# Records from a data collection
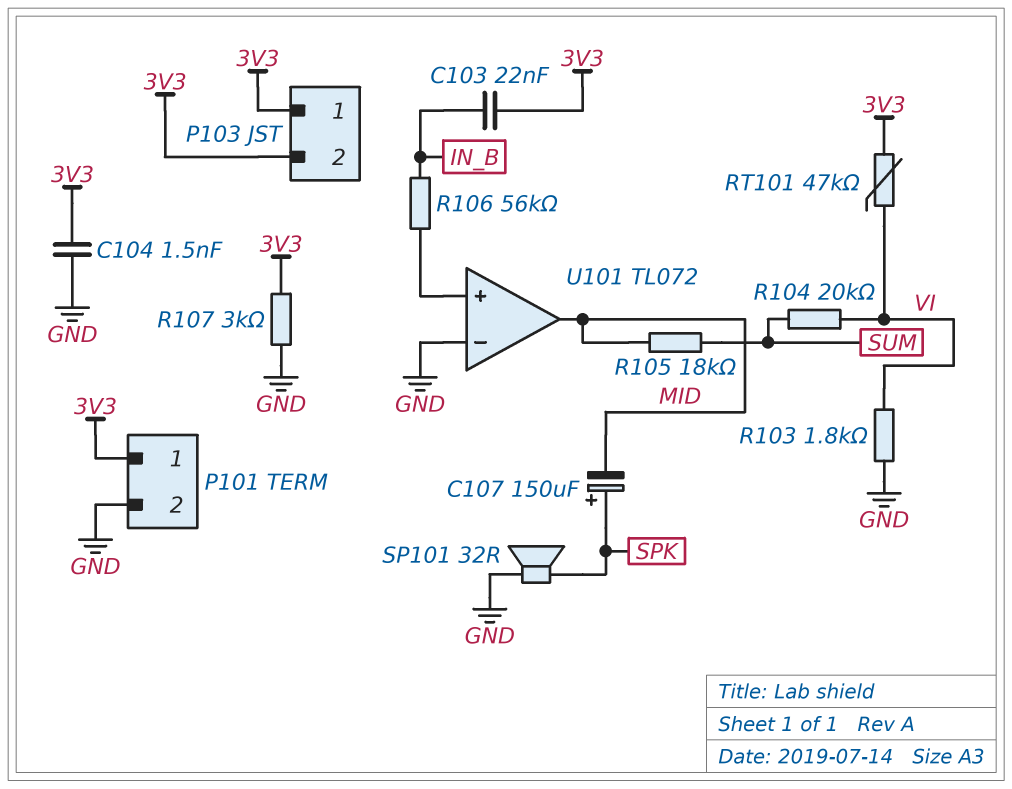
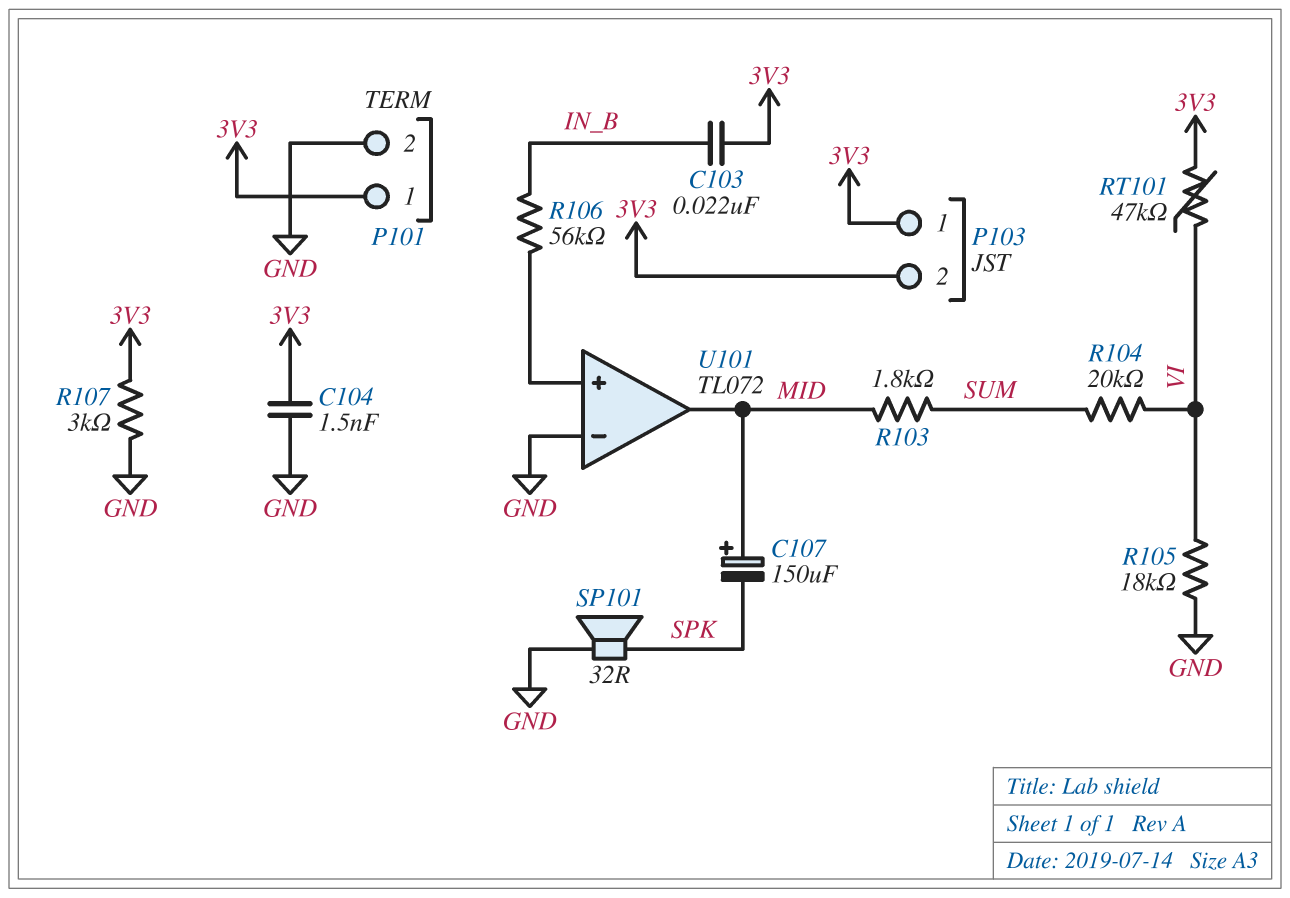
C107: 150uF (plus SPK, minus MID) -> 150uF (plus MID, minus SPK)
R103: 1.8k (GND, VI) -> 1.8k (MID, SUM)
R105: 18k (MID, SUM) -> 18k (GND, VI)

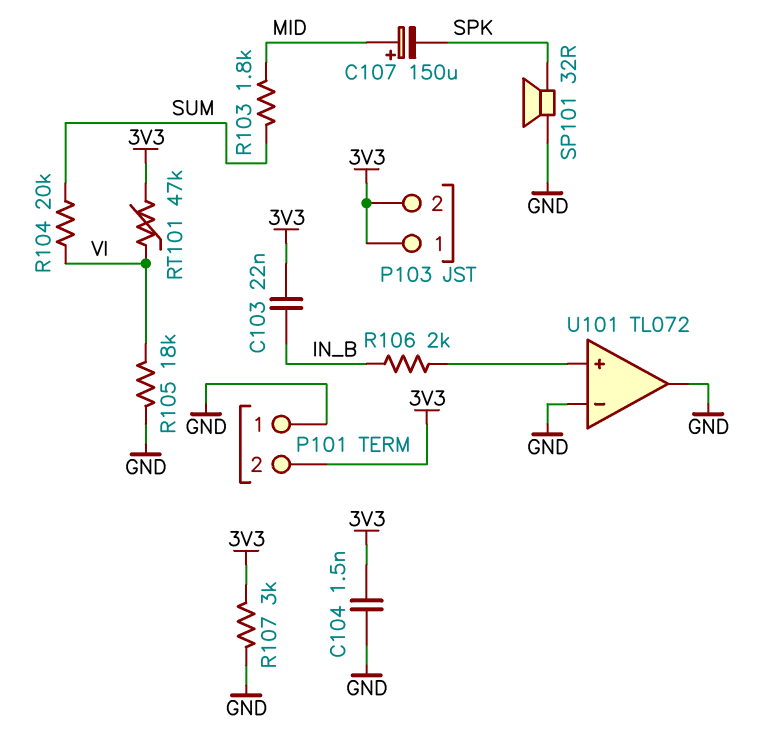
P101 pin 1: 3V3 -> GND
P101 pin 2: GND -> 3V3
R106: 56k (IN_B, U101/in+) -> 2k (IN_B, U101/in+)
U101 pin out: MID -> GND

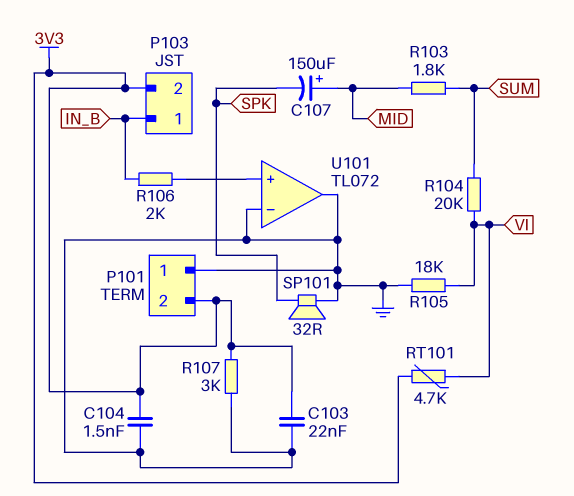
C103: 22nF (3V3, IN_B) -> 22nF (3V3, GND)
P103 pin 1: 3V3 -> IN_B
RT101: 47k (3V3, VI) -> 4.7k (3V3, VI)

# Aim of the task
Pictures are to be dropped; every line of the records is to be returned unchanged.

# Task output
C107: 150uF (plus SPK, minus MID) -> 150uF (plus MID, minus SPK)
R103: 1.8k (GND, VI) -> 1.8k (MID, SUM)
R105: 18k (MID, SUM) -> 18k (GND, VI)

P101 pin 1: 3V3 -> GND
P101 pin 2: GND -> 3V3
R106: 56k (IN_B, U101/in+) -> 2k (IN_B, U101/in+)
U101 pin out: MID -> GND

C103: 22nF (3V3, IN_B) -> 22nF (3V3, GND)
P103 pin 1: 3V3 -> IN_B
RT101: 47k (3V3, VI) -> 4.7k (3V3, VI)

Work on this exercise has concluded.